◆ Exercise inputs ◆
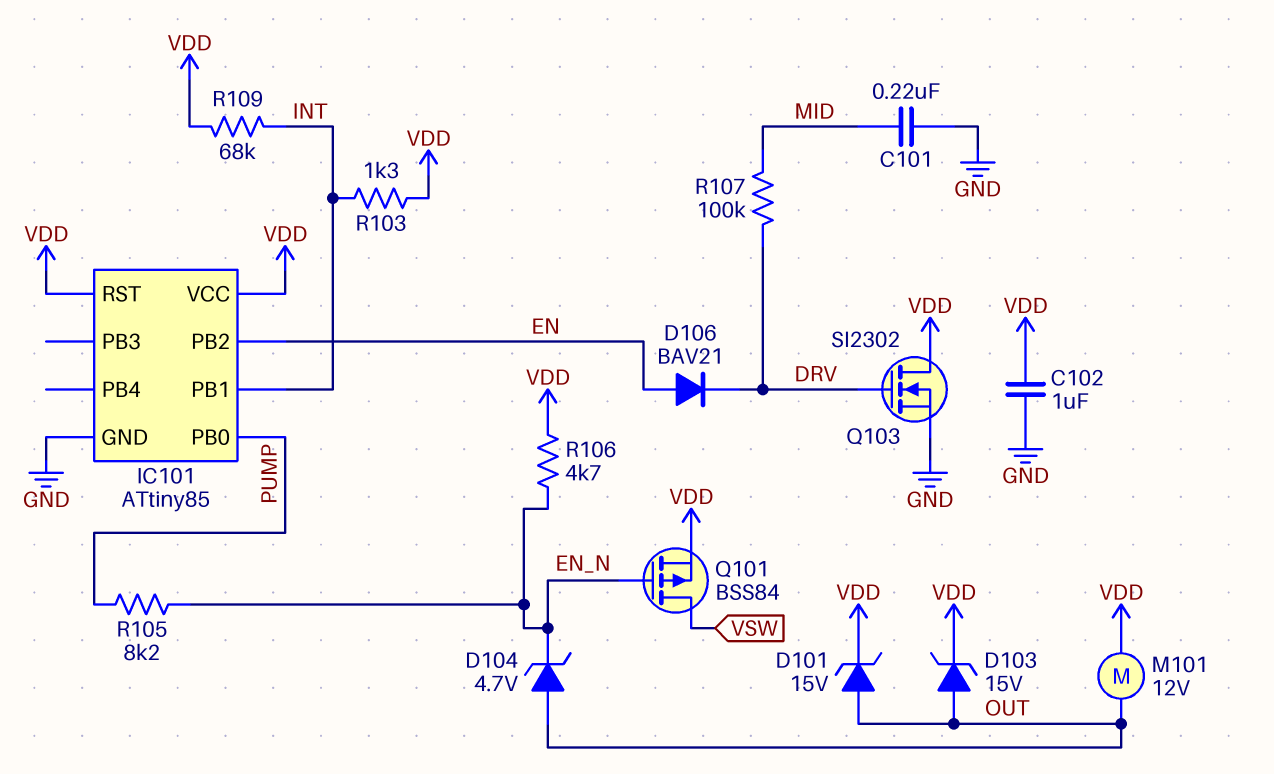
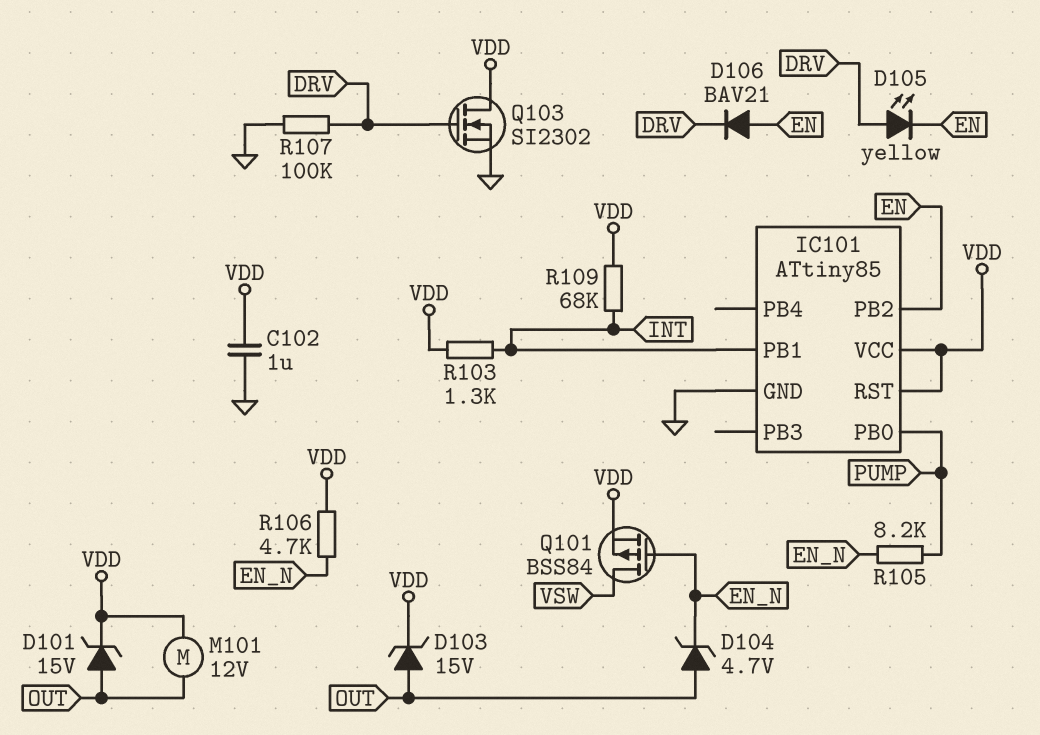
C101: 220nF (GND, MID) -> none
D105: none -> LED yellow (A DRV, K EN)
R107: 100k (DRV, MID) -> 100k (DRV, GND)

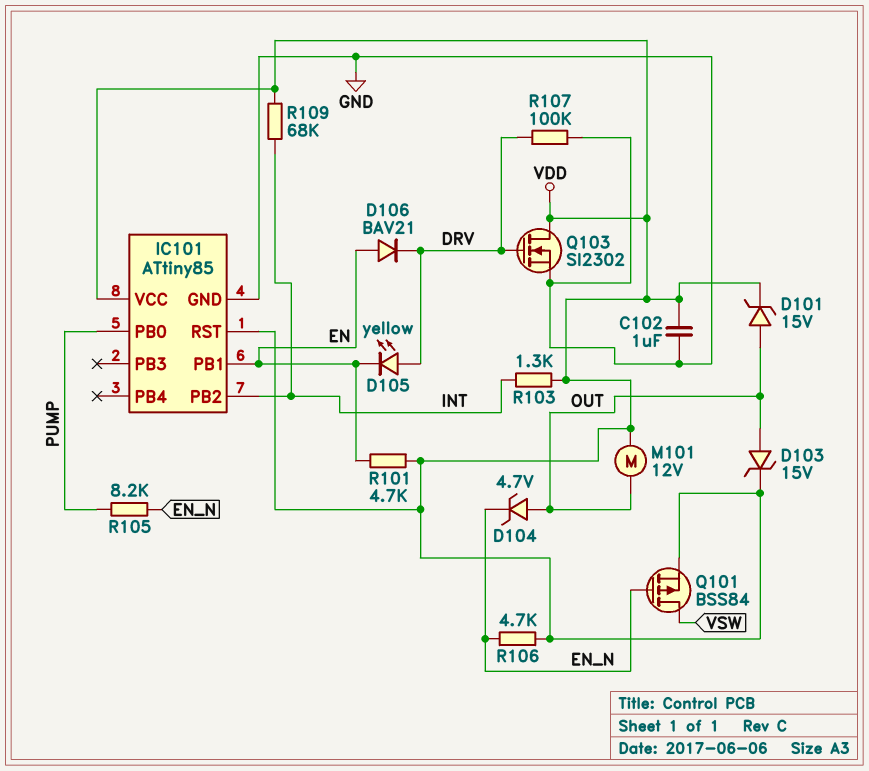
IC101 pin PB1: INT -> EN
IC101 pin PB2: EN -> INT
R101: none -> 4.7k (EN, VDD)

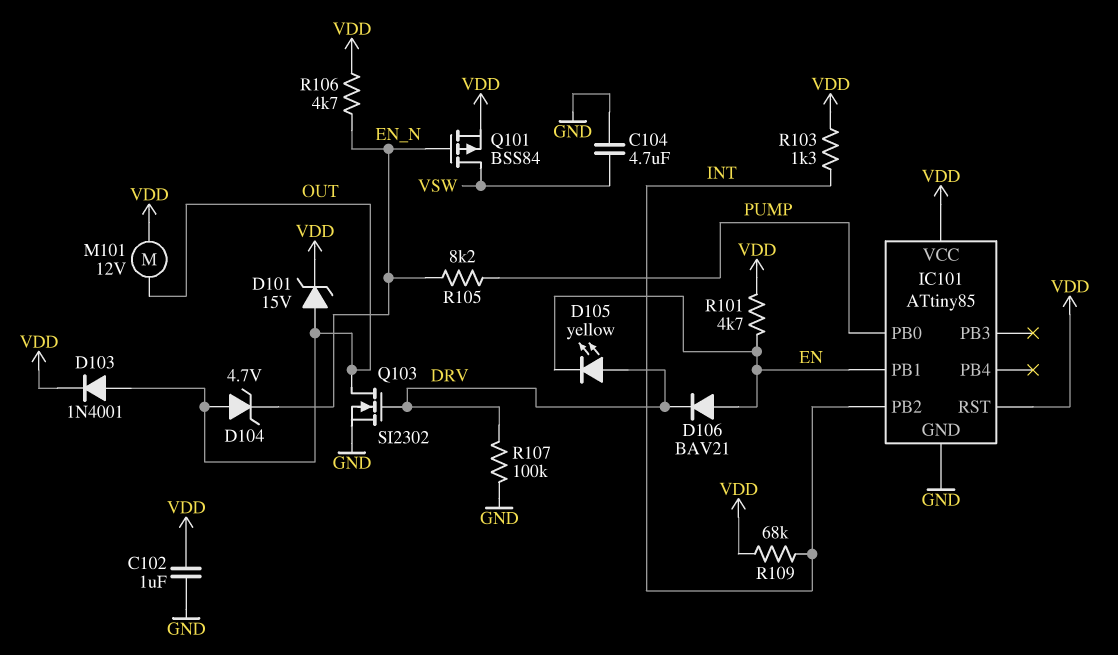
C104: none -> 4.7uF (GND, VSW)
D103: zener 15V (A OUT, K VDD) -> diode 1N4001 (A OUT, K VDD)
Q103: NMOS SI2302 (G DRV, D VDD, S GND) -> NMOS SI2302 (G DRV, D OUT, S GND)

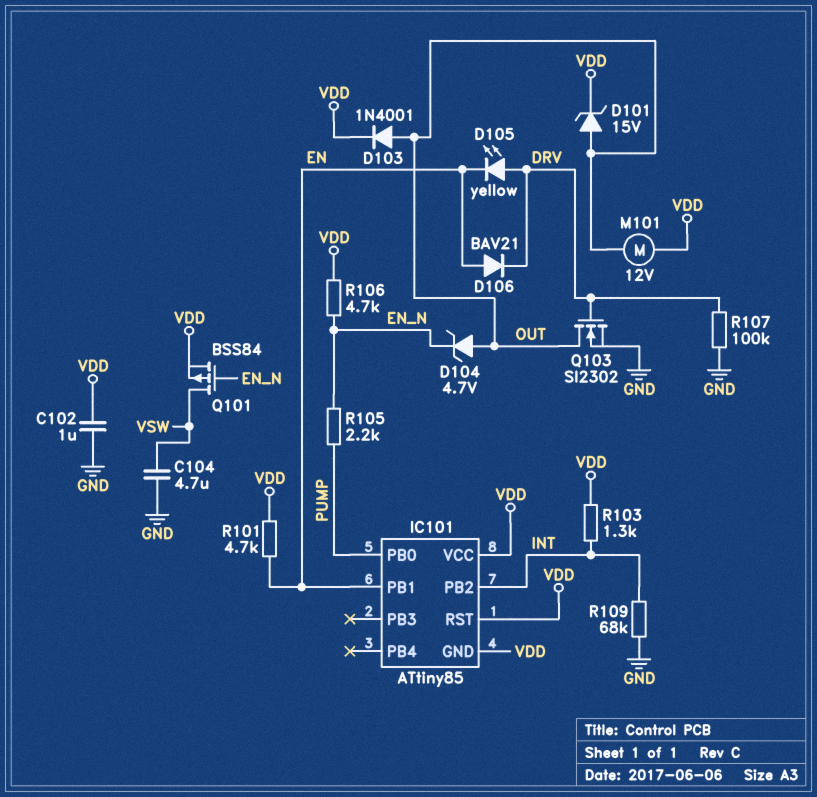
IC101 pin GND: GND -> VDD
R105: 8.2k (EN_N, PUMP) -> 2.2k (EN_N, PUMP)
R109: 68k (INT, VDD) -> 68k (GND, INT)

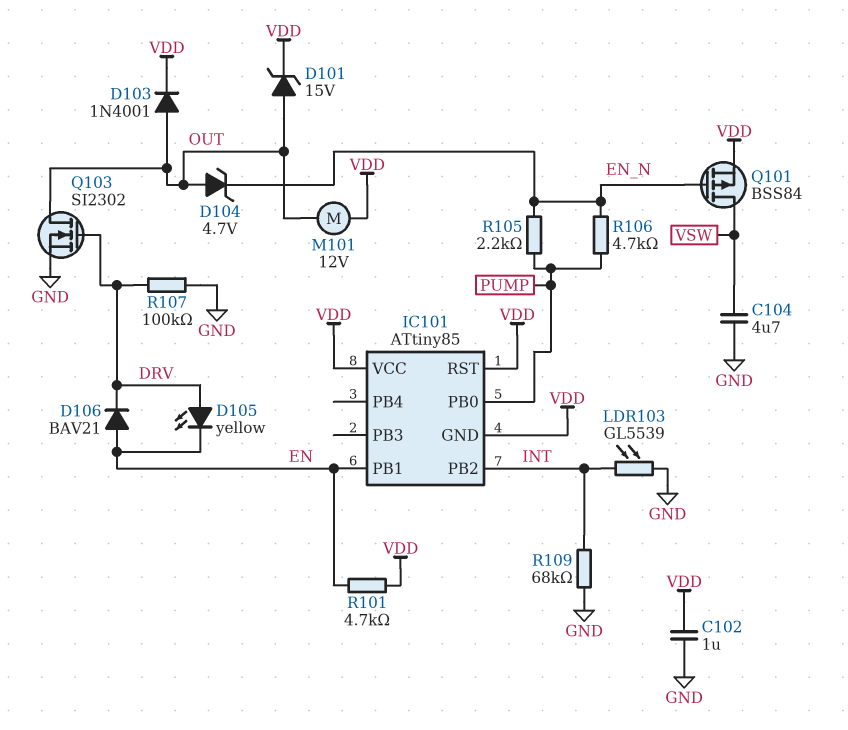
LDR103: none -> GL5539 (GND, INT)
R103: 1.3k (INT, VDD) -> none
R106: 4.7k (EN_N, VDD) -> 4.7k (EN_N, PUMP)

◆ Exercise requirements ◆
Copy every line of the records exactly as it is written, but not the pictures.

◆ Answer to this exercise ◆
C101: 220nF (GND, MID) -> none
D105: none -> LED yellow (A DRV, K EN)
R107: 100k (DRV, MID) -> 100k (DRV, GND)

IC101 pin PB1: INT -> EN
IC101 pin PB2: EN -> INT
R101: none -> 4.7k (EN, VDD)

C104: none -> 4.7uF (GND, VSW)
D103: zener 15V (A OUT, K VDD) -> diode 1N4001 (A OUT, K VDD)
Q103: NMOS SI2302 (G DRV, D VDD, S GND) -> NMOS SI2302 (G DRV, D OUT, S GND)

IC101 pin GND: GND -> VDD
R105: 8.2k (EN_N, PUMP) -> 2.2k (EN_N, PUMP)
R109: 68k (INT, VDD) -> 68k (GND, INT)

LDR103: none -> GL5539 (GND, INT)
R103: 1.3k (INT, VDD) -> none
R106: 4.7k (EN_N, VDD) -> 4.7k (EN_N, PUMP)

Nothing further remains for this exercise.